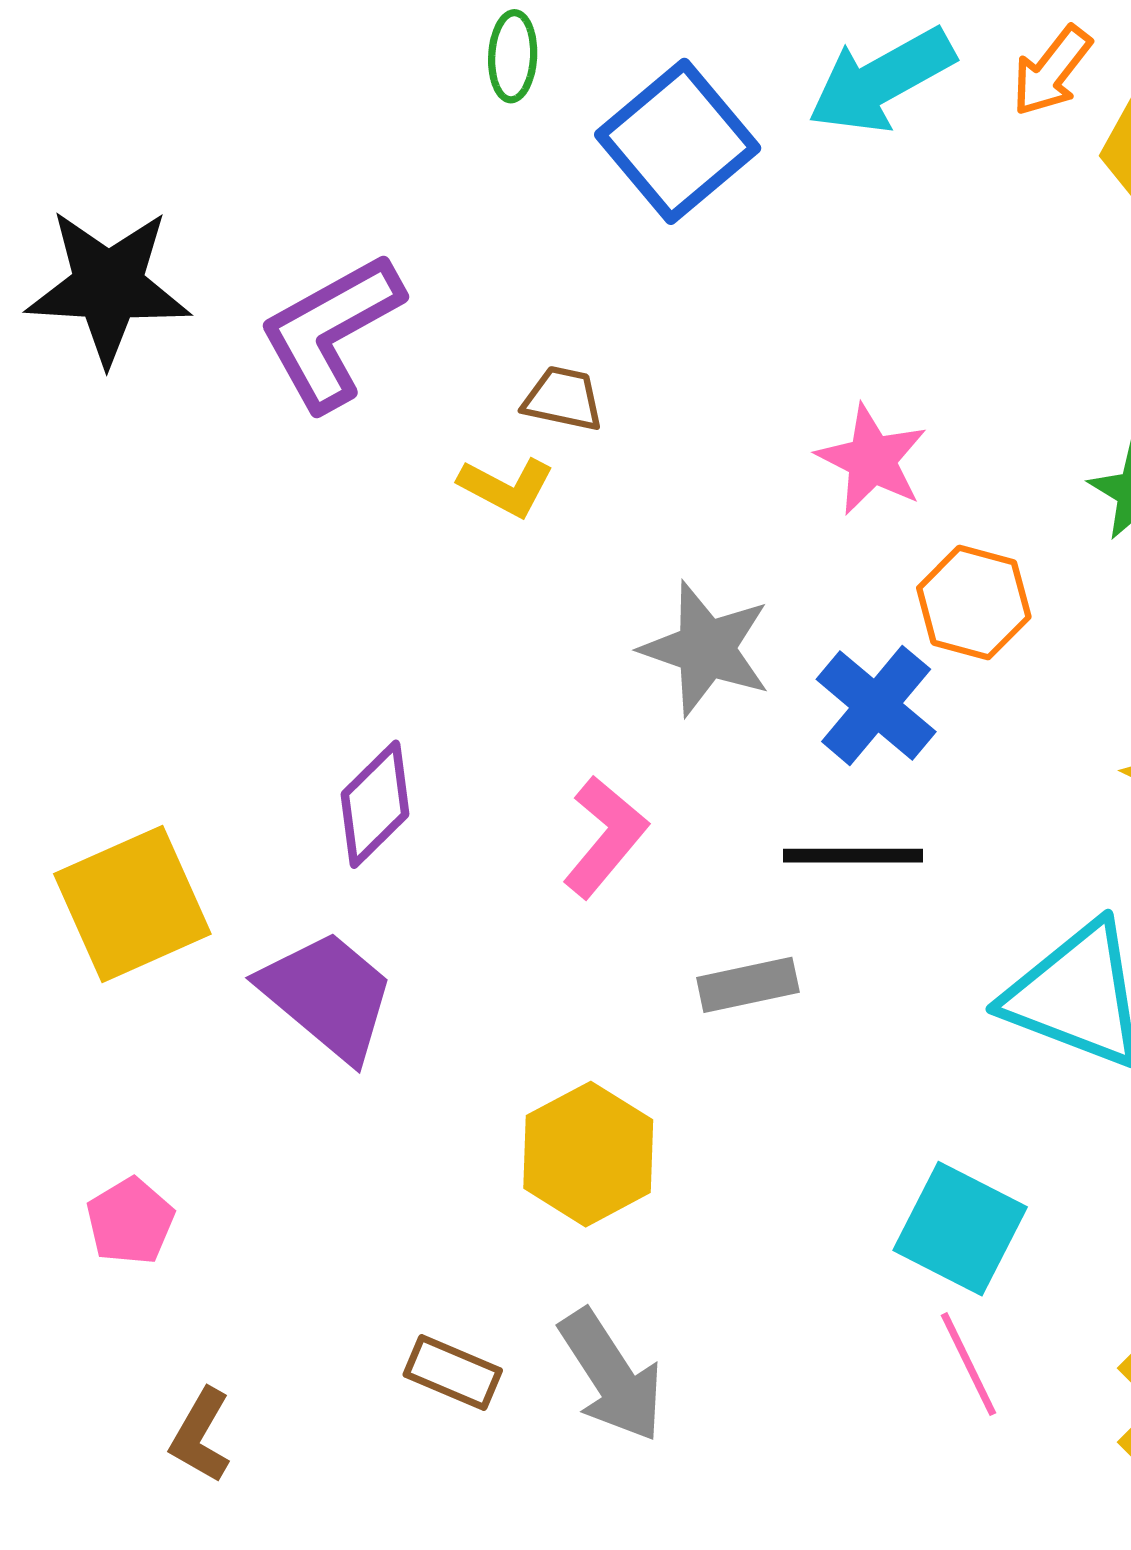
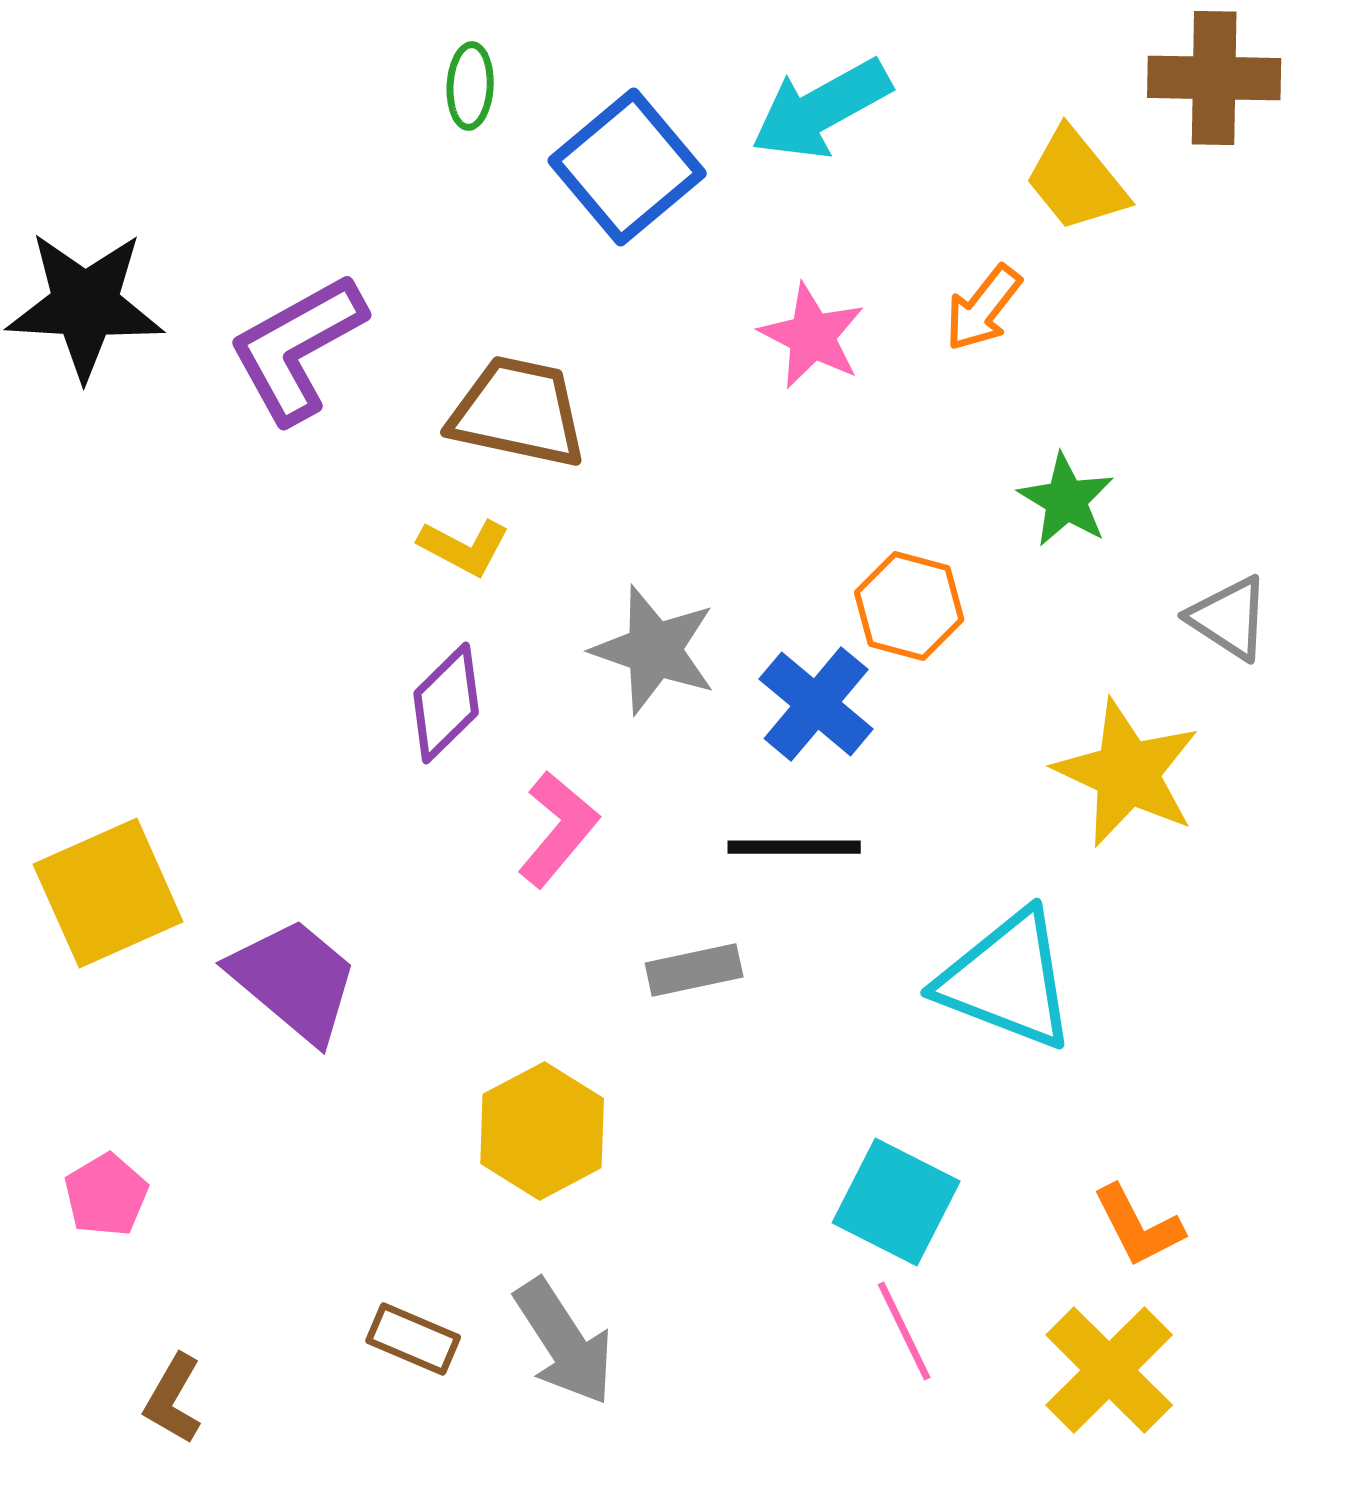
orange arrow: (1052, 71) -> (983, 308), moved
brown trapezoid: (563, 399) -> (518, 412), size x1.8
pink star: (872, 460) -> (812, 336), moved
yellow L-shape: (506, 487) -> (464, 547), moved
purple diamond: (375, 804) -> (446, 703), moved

## PROBLEM DESCRIPTION
State how many lines in the records above contain the word "moved". Write the number alone.

## SOLUTION TO THIS EXERCISE
4